PROVIDED DATA:
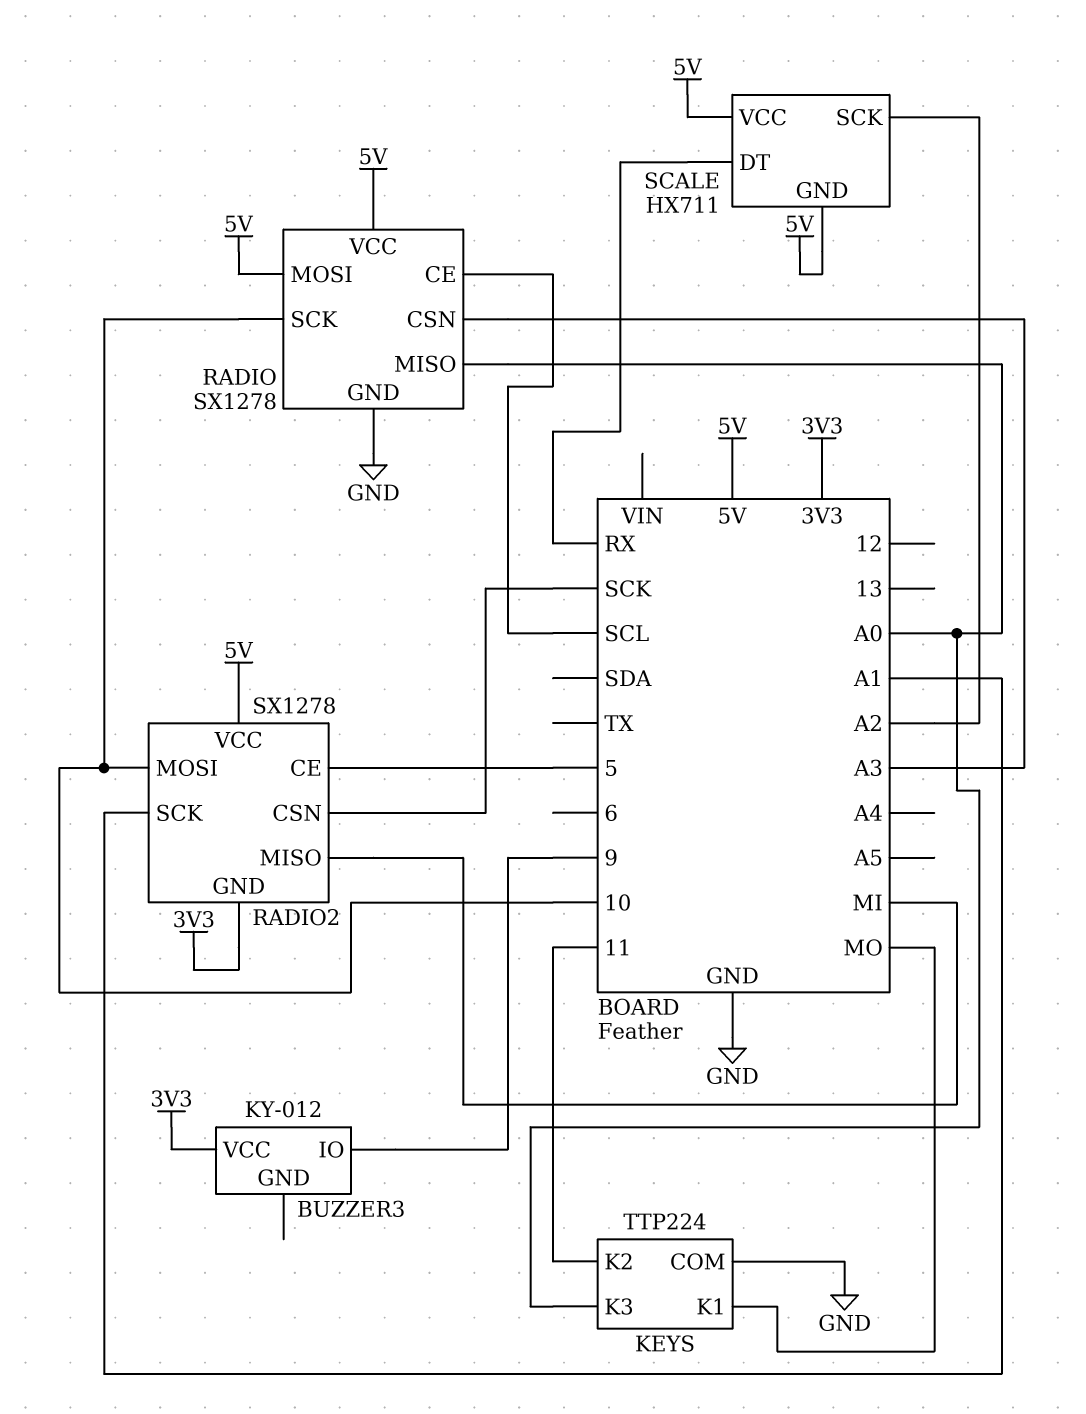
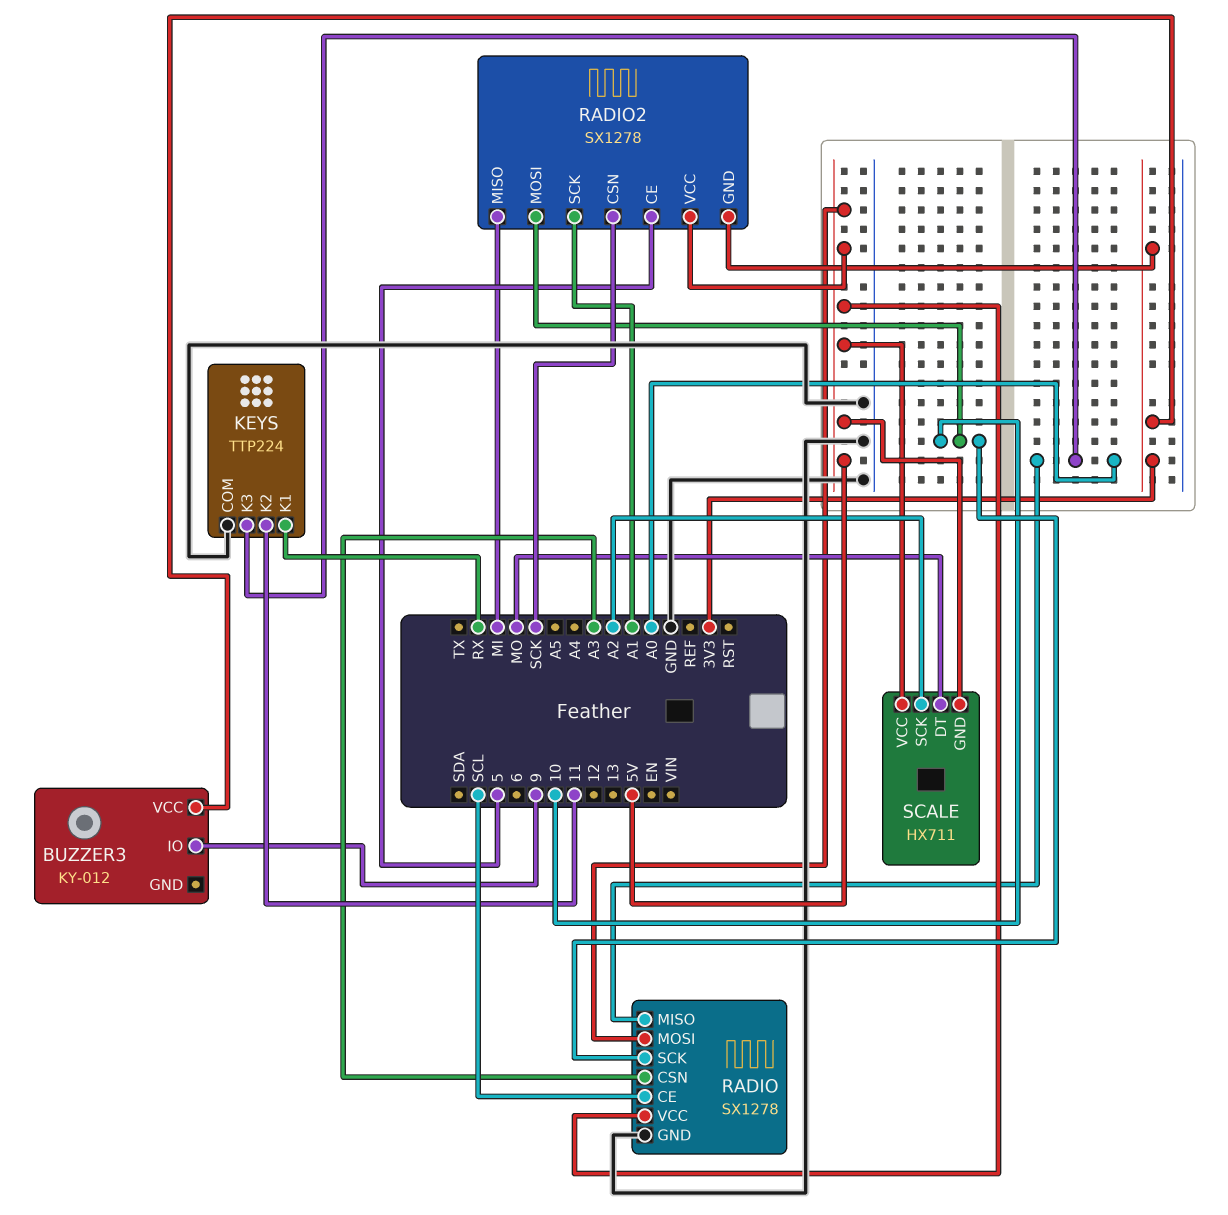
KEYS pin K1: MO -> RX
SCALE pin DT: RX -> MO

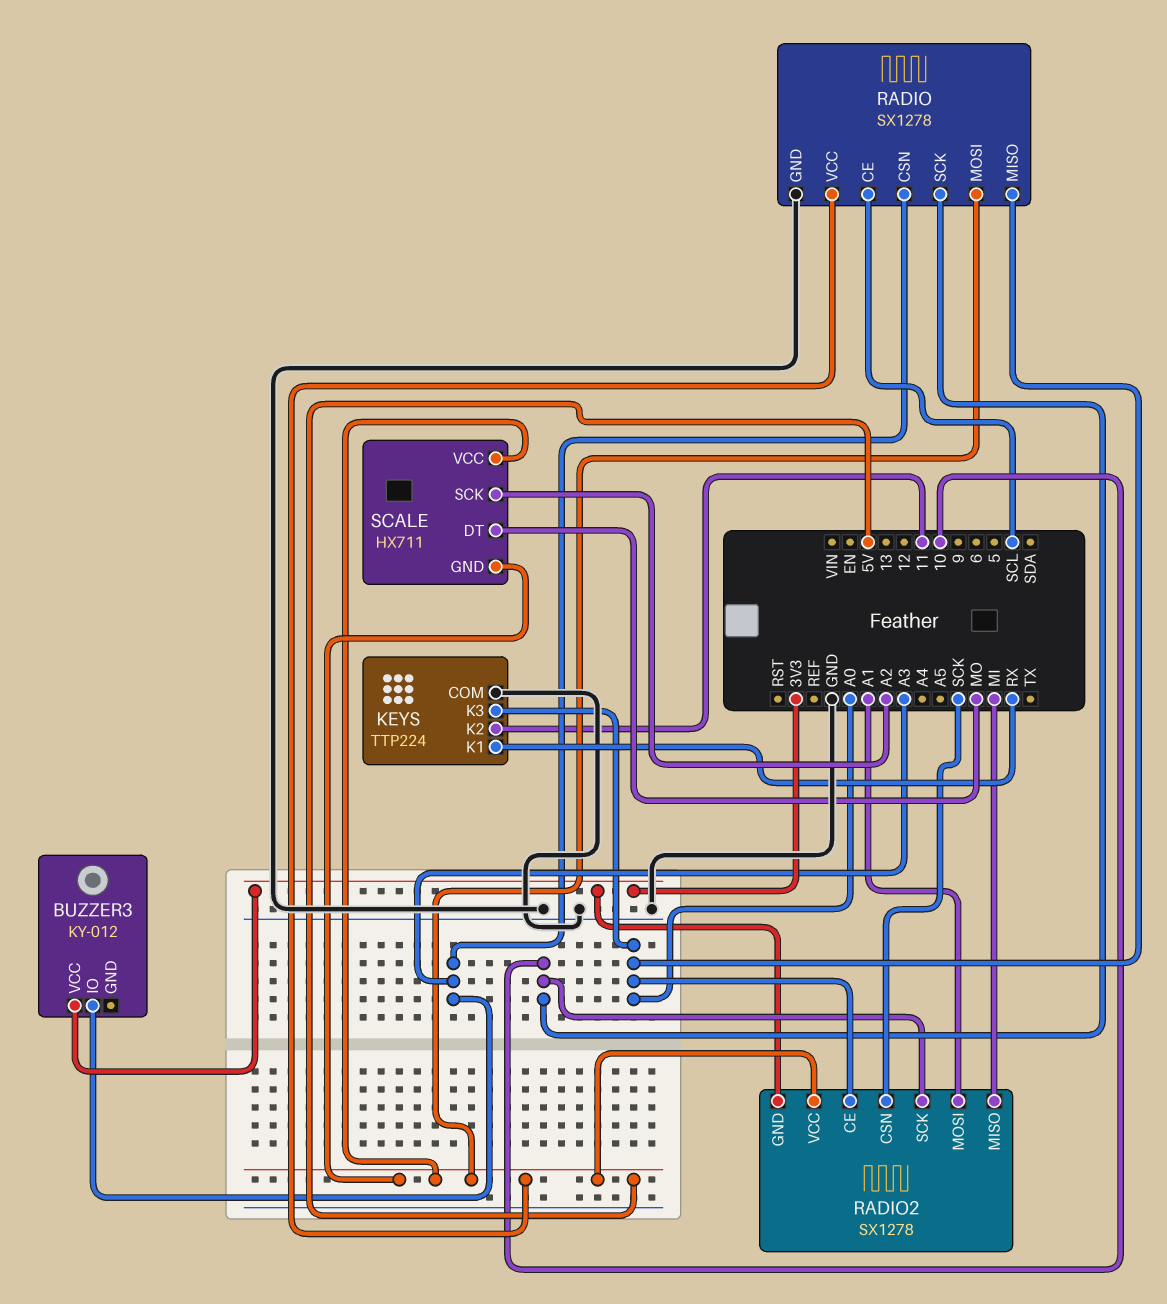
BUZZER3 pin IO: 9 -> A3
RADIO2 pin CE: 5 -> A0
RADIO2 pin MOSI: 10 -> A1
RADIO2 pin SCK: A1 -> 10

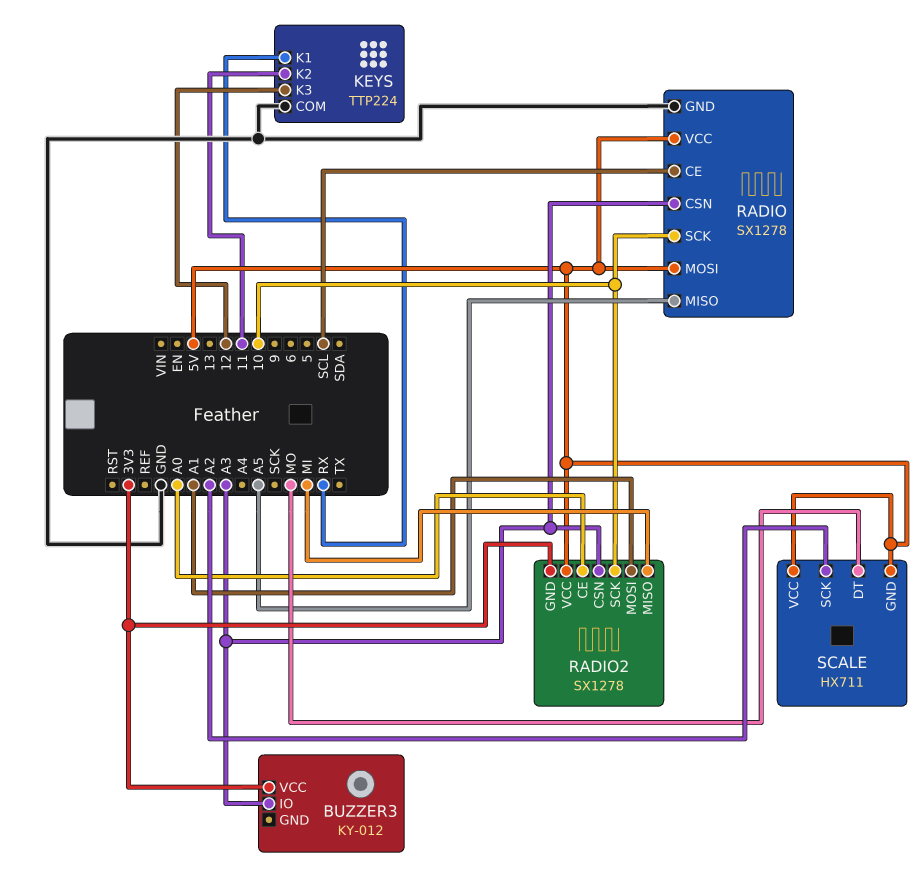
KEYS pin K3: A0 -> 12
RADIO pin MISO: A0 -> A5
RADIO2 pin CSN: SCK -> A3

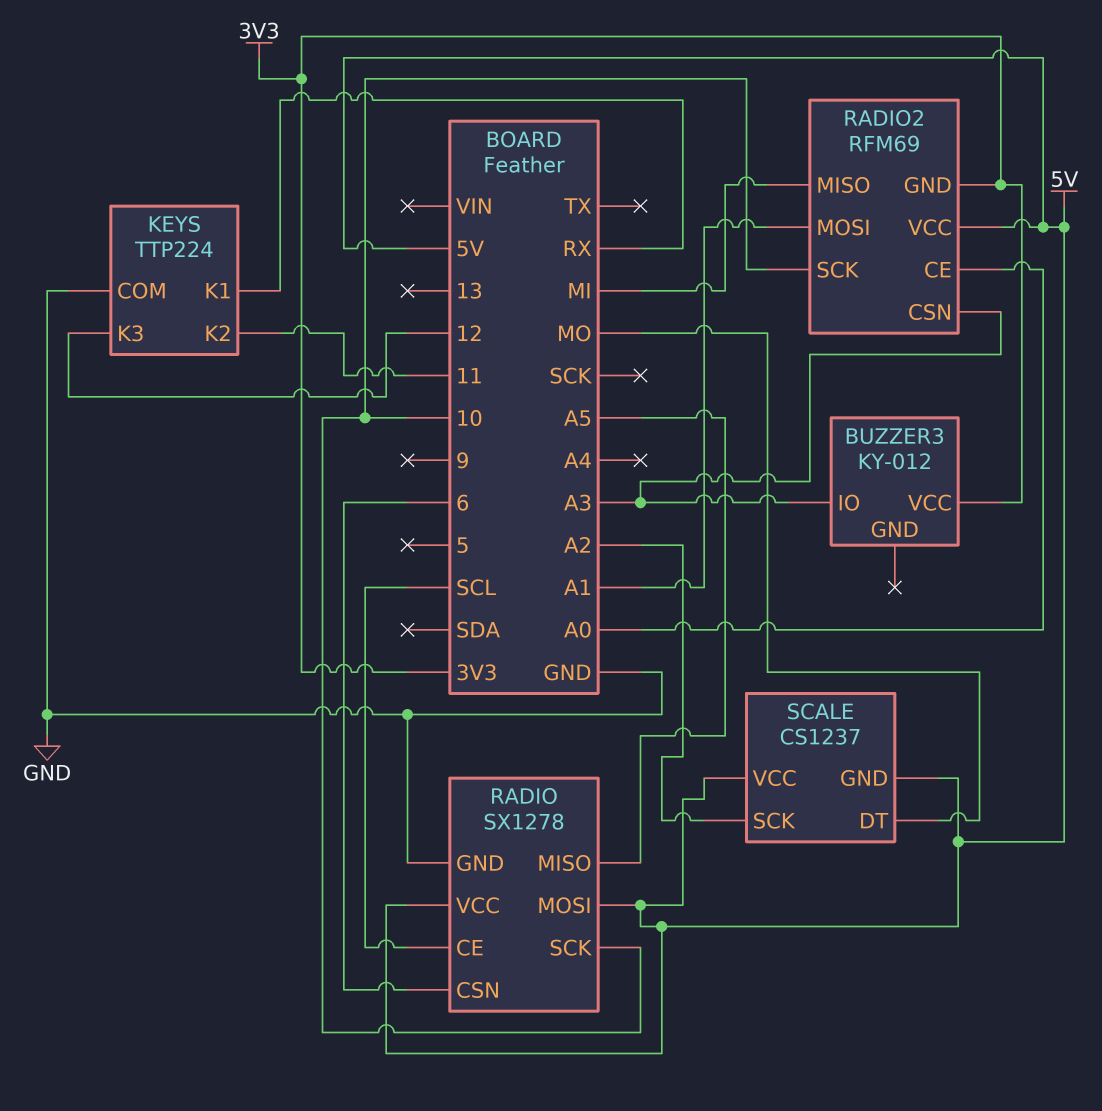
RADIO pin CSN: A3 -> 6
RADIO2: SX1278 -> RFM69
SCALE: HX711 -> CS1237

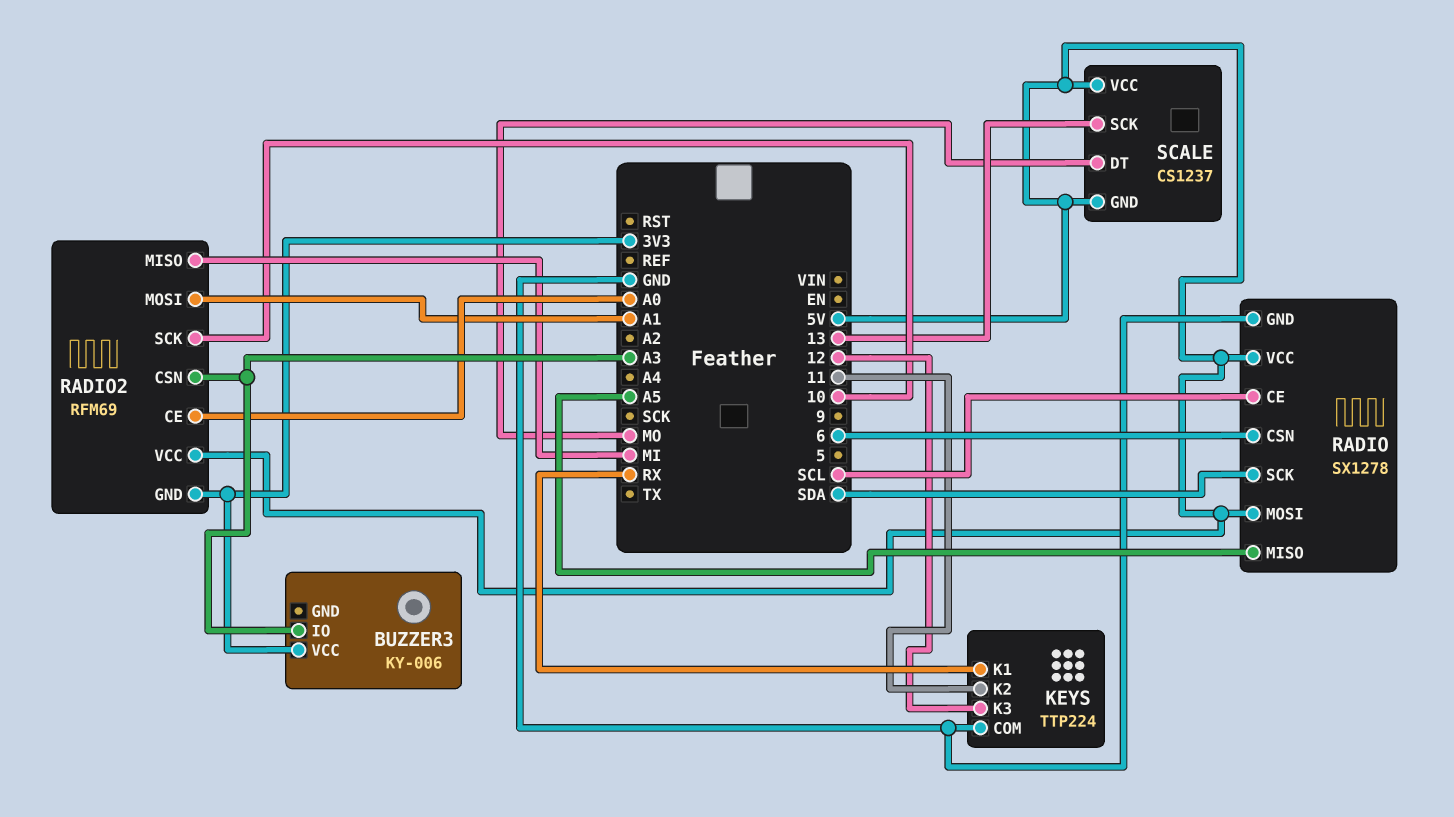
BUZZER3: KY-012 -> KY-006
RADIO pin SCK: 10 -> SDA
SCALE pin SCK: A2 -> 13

==

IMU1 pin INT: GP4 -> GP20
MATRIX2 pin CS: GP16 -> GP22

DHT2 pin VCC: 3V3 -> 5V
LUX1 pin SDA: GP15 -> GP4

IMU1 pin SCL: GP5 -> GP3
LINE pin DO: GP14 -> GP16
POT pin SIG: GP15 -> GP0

YOUR ASSIGNMENT:
Every line in the listing that holds the string "SCALE" should be copied out.

ANSWER SECTION:
SCALE pin DT: RX -> MO
SCALE: HX711 -> CS1237
SCALE pin SCK: A2 -> 13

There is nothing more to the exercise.